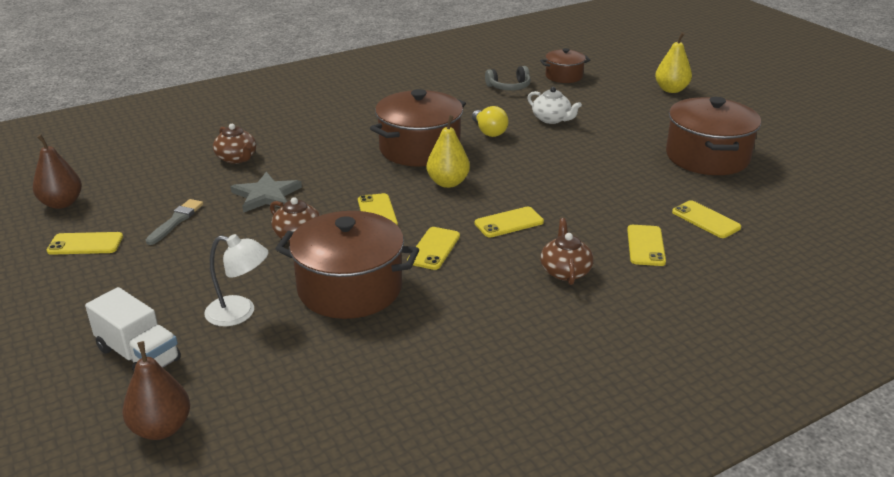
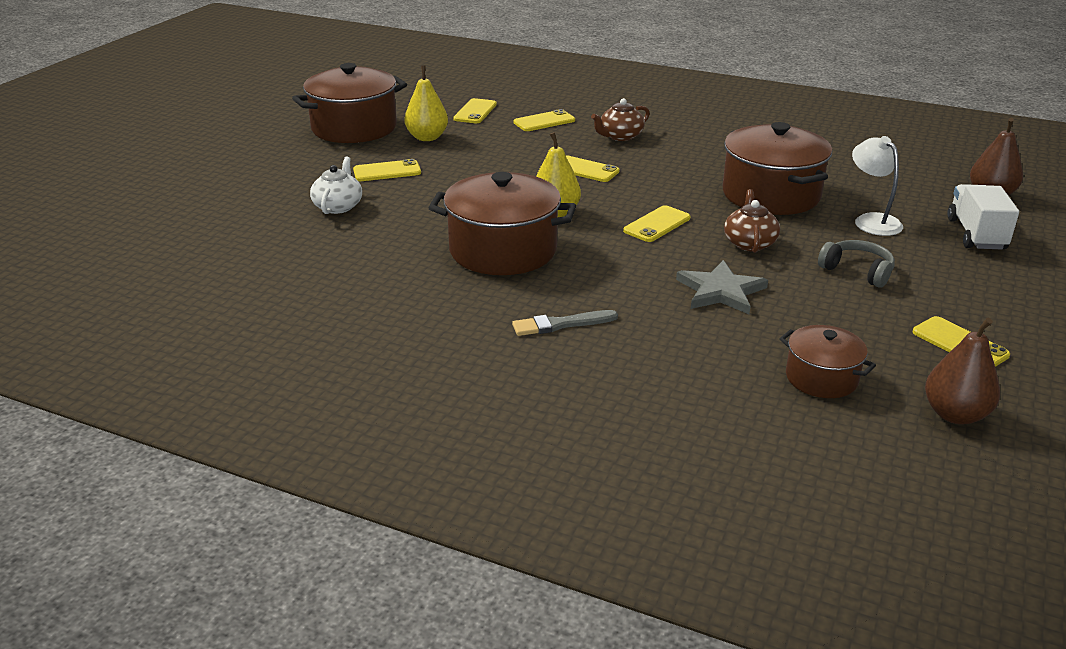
camera: 125 degrees left, 0 degrees up
grey brush [146,199,203,245] -> grey brush moved to [512,310,618,336]
brown teapot [213,124,257,164] -> none
yellow phone [407,227,460,270] -> yellow phone moved to [353,159,421,181]
yellow light bulb [472,106,509,137] -> none
grey headphones [485,66,531,91] -> grey headphones moved to [818,240,895,288]
brown pot [540,48,590,83] -> brown pot moved to [779,325,876,398]
yellow pear [655,32,692,93] -> yellow pear moved to [404,66,448,141]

------------------------------------------------------------

◆ **Exercise details**:
Set the lines above down again, word for word, from the first through the one containing "brown pot [540,48,590,83]"; pictures excluded.

◆ **Solution for this exercise**:
camera: 125 degrees left, 0 degrees up
grey brush [146,199,203,245] -> grey brush moved to [512,310,618,336]
brown teapot [213,124,257,164] -> none
yellow phone [407,227,460,270] -> yellow phone moved to [353,159,421,181]
yellow light bulb [472,106,509,137] -> none
grey headphones [485,66,531,91] -> grey headphones moved to [818,240,895,288]
brown pot [540,48,590,83] -> brown pot moved to [779,325,876,398]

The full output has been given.